── GIVEN ENTRIES ──

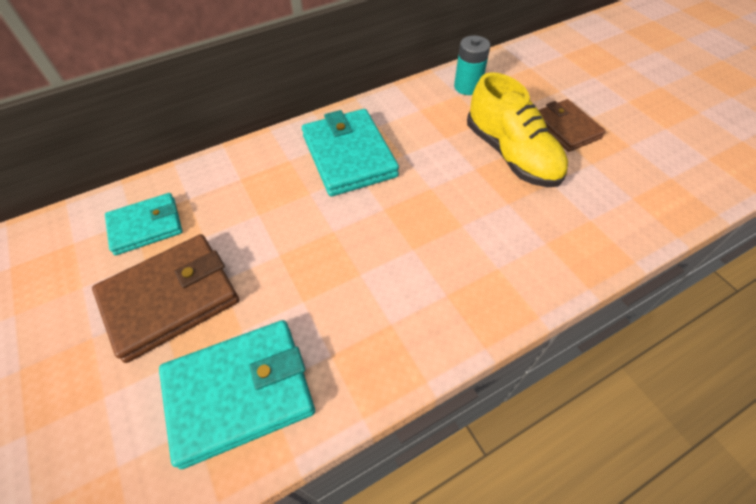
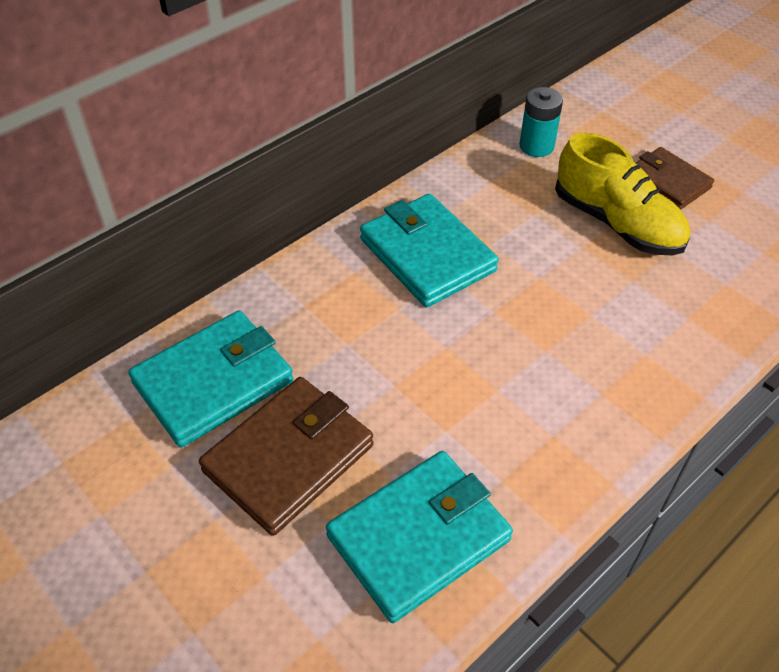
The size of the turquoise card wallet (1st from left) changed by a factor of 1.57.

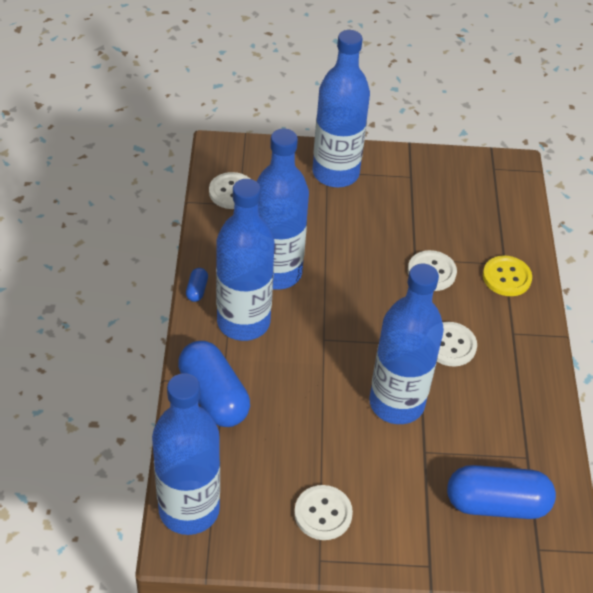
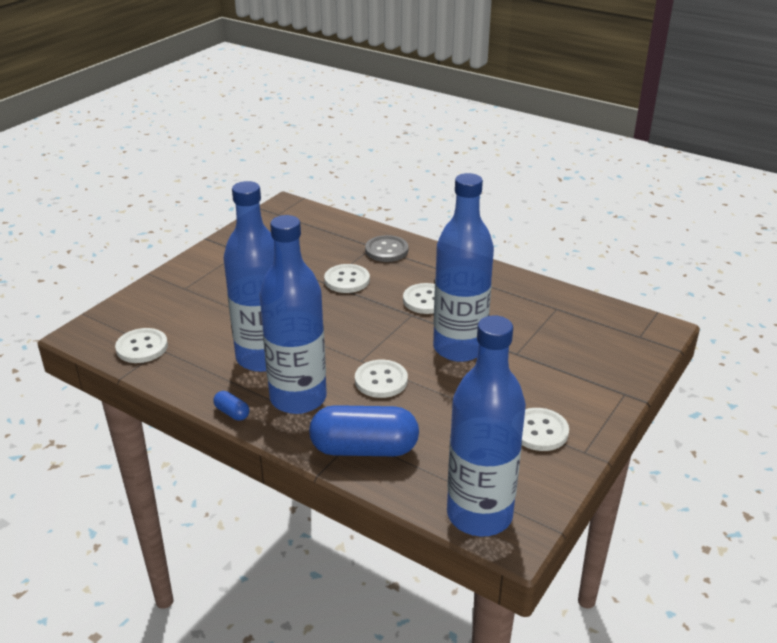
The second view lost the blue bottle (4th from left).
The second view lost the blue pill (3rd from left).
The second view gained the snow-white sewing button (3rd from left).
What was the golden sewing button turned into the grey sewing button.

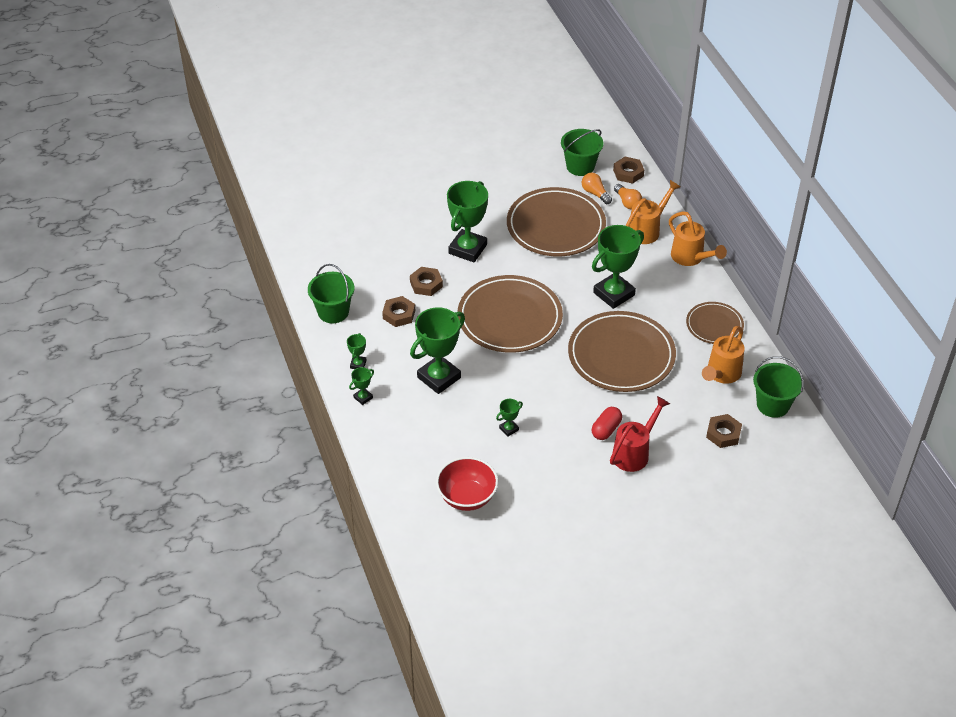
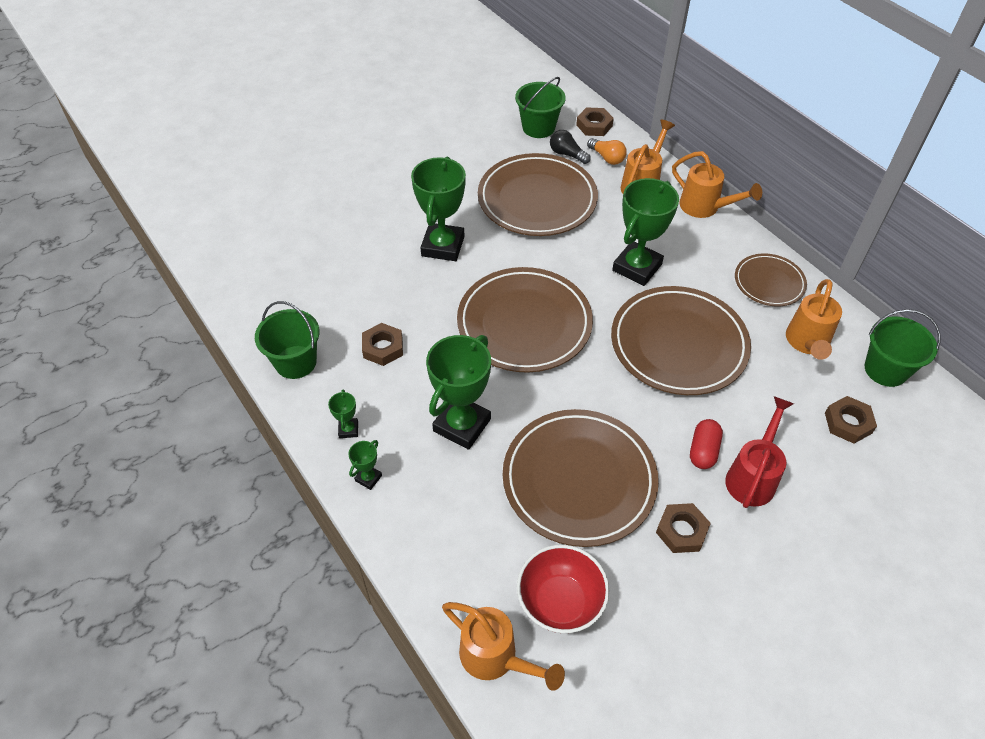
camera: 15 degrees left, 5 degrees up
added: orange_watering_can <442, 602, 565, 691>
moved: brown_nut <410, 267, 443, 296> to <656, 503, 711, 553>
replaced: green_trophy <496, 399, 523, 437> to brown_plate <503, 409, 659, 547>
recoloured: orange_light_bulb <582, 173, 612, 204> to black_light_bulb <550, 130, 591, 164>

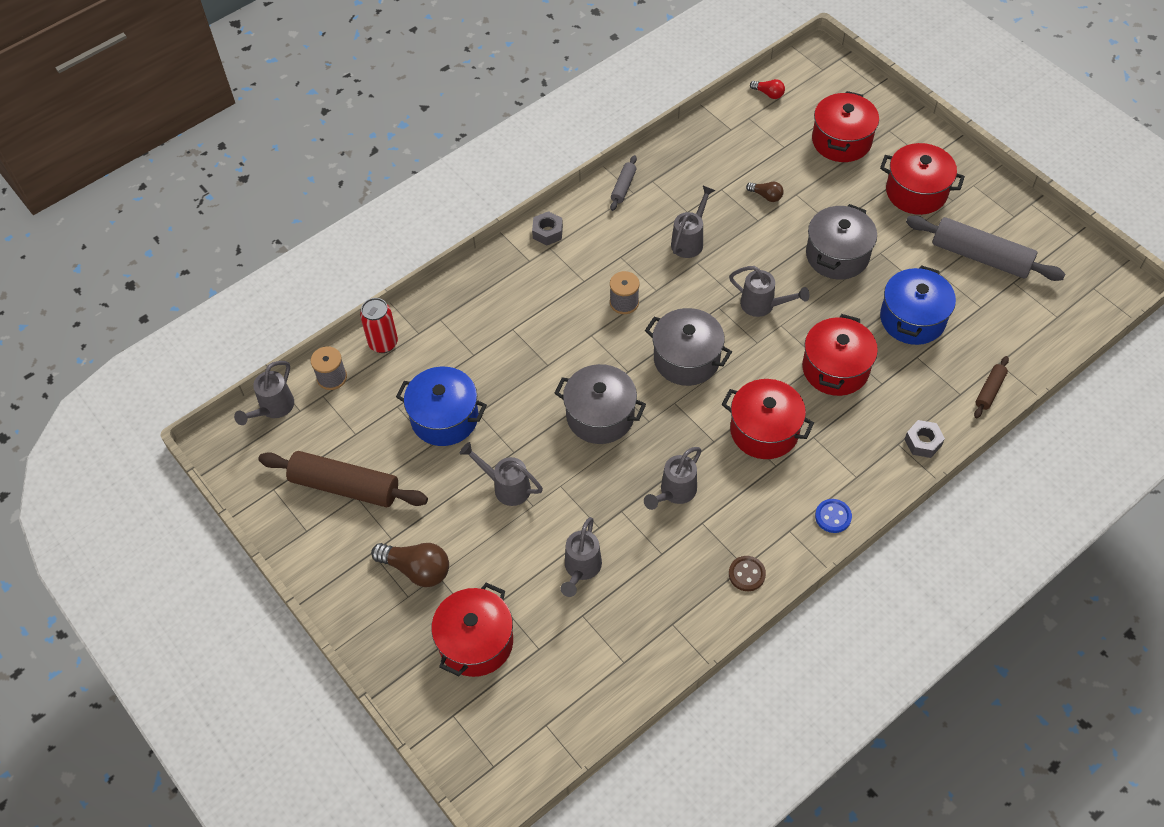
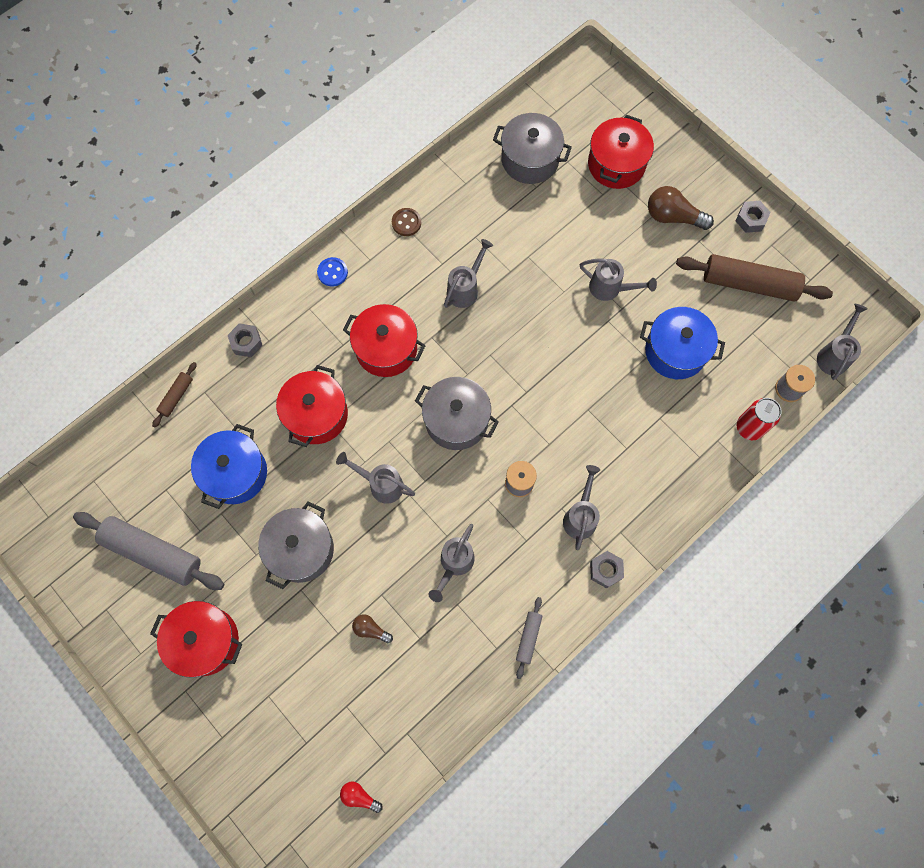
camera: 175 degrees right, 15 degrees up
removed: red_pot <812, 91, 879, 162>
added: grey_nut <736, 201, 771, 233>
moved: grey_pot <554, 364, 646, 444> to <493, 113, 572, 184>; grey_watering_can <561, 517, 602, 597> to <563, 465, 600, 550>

───
── GIVEN ENTRIES ──

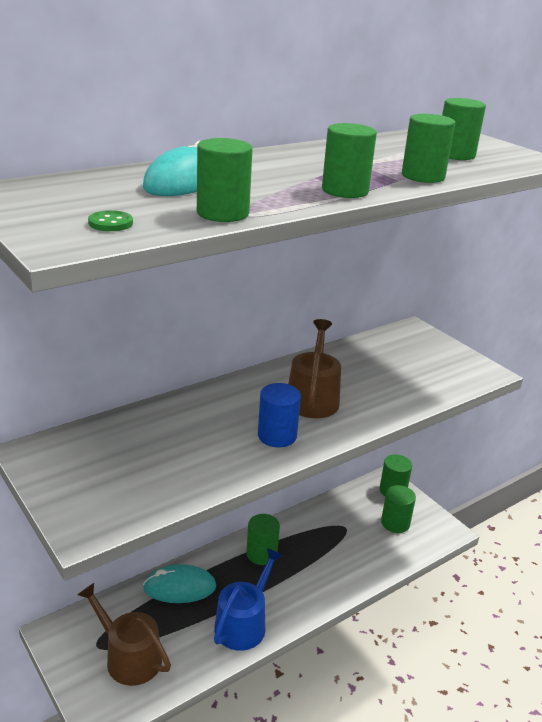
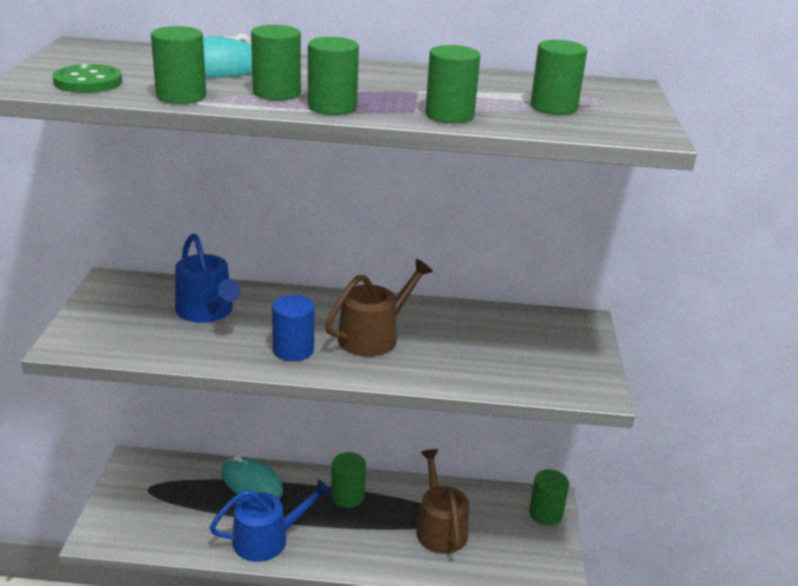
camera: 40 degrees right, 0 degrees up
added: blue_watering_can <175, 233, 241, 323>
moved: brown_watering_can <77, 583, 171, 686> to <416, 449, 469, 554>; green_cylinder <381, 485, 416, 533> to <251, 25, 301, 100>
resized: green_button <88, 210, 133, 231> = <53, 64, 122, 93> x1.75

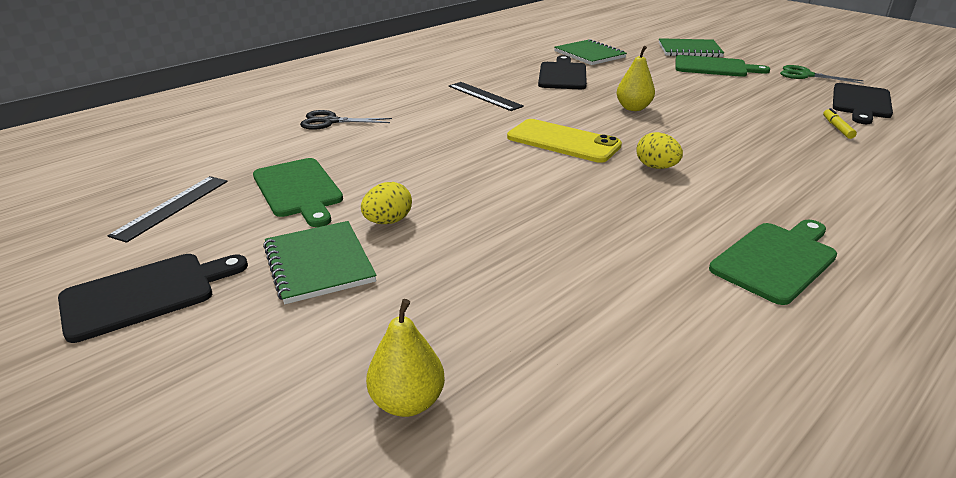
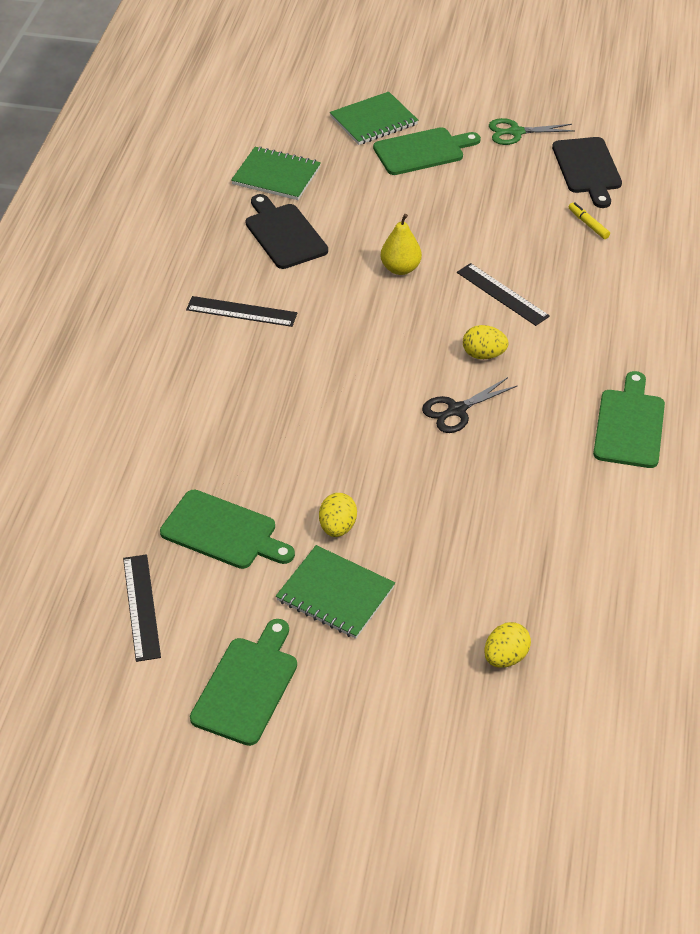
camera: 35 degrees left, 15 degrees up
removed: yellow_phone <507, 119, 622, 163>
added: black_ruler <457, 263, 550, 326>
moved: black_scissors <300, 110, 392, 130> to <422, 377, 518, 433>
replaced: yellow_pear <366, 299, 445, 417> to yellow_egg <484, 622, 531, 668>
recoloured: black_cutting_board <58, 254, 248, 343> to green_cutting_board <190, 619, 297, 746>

───
── GIVEN ENTRIES ──

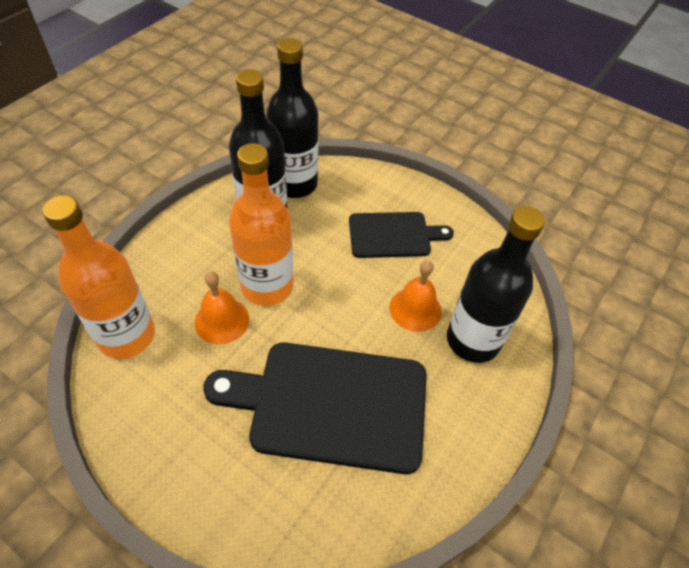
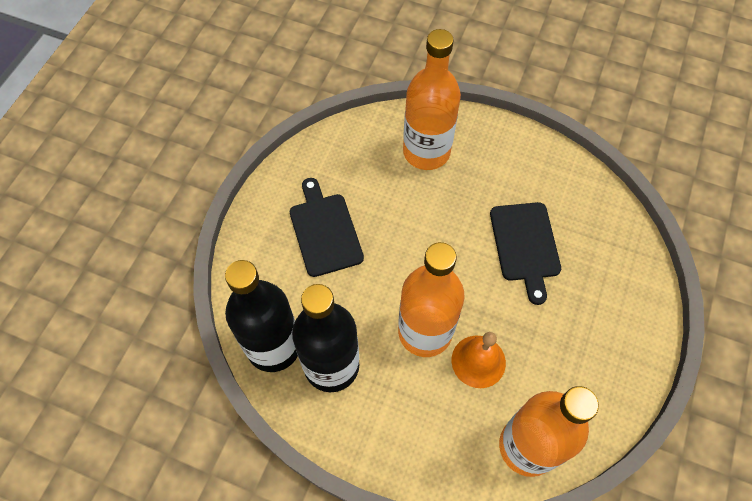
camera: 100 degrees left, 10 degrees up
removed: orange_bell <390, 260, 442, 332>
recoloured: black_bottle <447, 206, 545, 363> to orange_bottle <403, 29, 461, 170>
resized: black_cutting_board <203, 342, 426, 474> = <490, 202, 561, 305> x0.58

───

■ EXERCISE INSTRUCTIONS
Above are the lines; repeat exactly the ones from the line containing "camera: 15 degrees left, 5 degrees up" down to the line containing "replaced: green_trophy <496, 399, 523, 437>", both inclusive.

■ SOLUTION FOR THIS PROBLEM
camera: 15 degrees left, 5 degrees up
added: orange_watering_can <442, 602, 565, 691>
moved: brown_nut <410, 267, 443, 296> to <656, 503, 711, 553>
replaced: green_trophy <496, 399, 523, 437> to brown_plate <503, 409, 659, 547>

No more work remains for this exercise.